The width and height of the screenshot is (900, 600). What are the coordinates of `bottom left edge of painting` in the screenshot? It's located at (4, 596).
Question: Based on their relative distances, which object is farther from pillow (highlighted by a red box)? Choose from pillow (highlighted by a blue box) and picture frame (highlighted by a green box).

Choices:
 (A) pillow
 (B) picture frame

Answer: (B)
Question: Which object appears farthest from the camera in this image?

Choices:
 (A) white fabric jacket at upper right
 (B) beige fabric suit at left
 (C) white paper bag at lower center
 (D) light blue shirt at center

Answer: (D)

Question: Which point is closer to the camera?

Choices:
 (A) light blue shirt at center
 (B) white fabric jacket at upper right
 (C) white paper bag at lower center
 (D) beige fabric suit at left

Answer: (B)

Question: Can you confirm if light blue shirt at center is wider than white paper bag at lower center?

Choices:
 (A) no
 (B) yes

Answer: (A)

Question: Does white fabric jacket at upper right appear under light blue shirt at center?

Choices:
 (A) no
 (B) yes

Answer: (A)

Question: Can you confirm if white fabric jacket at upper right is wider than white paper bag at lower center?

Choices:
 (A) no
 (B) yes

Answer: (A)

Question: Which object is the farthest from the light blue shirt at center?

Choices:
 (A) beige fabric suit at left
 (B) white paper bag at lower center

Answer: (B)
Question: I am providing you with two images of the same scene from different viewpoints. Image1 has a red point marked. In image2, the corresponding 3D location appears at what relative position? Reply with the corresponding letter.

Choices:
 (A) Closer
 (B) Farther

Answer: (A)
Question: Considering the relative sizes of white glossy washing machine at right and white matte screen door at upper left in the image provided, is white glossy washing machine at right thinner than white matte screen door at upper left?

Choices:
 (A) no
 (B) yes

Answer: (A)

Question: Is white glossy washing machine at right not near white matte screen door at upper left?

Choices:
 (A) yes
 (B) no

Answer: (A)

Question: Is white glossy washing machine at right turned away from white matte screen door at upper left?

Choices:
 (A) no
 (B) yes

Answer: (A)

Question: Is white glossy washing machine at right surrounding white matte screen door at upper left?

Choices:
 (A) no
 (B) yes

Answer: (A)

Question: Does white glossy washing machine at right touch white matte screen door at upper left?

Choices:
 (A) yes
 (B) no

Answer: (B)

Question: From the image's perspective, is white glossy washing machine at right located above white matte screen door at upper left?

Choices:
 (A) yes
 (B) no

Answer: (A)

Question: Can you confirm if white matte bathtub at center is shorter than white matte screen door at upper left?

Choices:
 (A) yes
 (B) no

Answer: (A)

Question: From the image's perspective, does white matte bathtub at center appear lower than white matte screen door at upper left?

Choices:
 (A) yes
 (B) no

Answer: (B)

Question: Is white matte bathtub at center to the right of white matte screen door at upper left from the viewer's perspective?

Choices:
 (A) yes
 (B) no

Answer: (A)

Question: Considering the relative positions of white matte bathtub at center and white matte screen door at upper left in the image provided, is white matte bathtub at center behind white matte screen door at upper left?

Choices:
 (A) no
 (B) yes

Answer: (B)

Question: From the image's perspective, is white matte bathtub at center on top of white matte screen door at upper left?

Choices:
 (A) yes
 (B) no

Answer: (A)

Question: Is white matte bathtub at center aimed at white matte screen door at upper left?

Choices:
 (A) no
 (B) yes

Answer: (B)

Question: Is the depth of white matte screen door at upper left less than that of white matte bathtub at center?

★ ★ ★

How many lines of the listing above contain the string "lower"? Case matters. Reply with the number alone.

6